(Data to use begins)

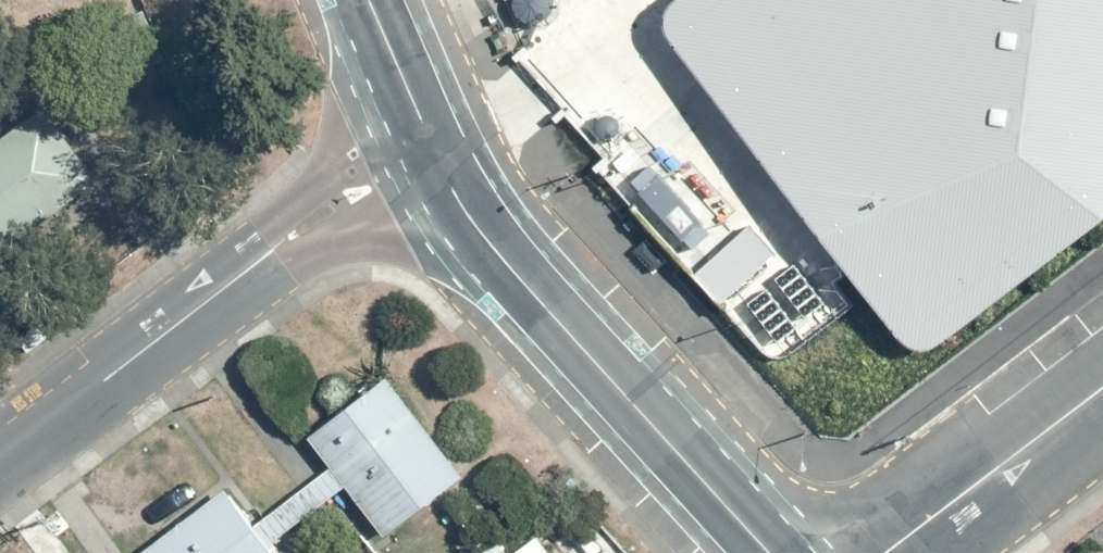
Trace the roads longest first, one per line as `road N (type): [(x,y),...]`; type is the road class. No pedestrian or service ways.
road 1 (secondary): [(766,552),(467,221),(425,147)]
road 2 (residential): [(425,147),(367,180),(0,458)]
road 3 (residential): [(886,552),(1102,386)]
road 4 (secondary): [(425,147),(368,0)]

(Data to use ends)

> **What you are asked to do**
Pictures omitted, give the entries again exactly.

> **Task answer**
Trace the roads longest first, one per line as `road N (type): [(x,y),...]`; type is the road class. No pedestrian or service ways.
road 1 (secondary): [(766,552),(467,221),(425,147)]
road 2 (residential): [(425,147),(367,180),(0,458)]
road 3 (residential): [(886,552),(1102,386)]
road 4 (secondary): [(425,147),(368,0)]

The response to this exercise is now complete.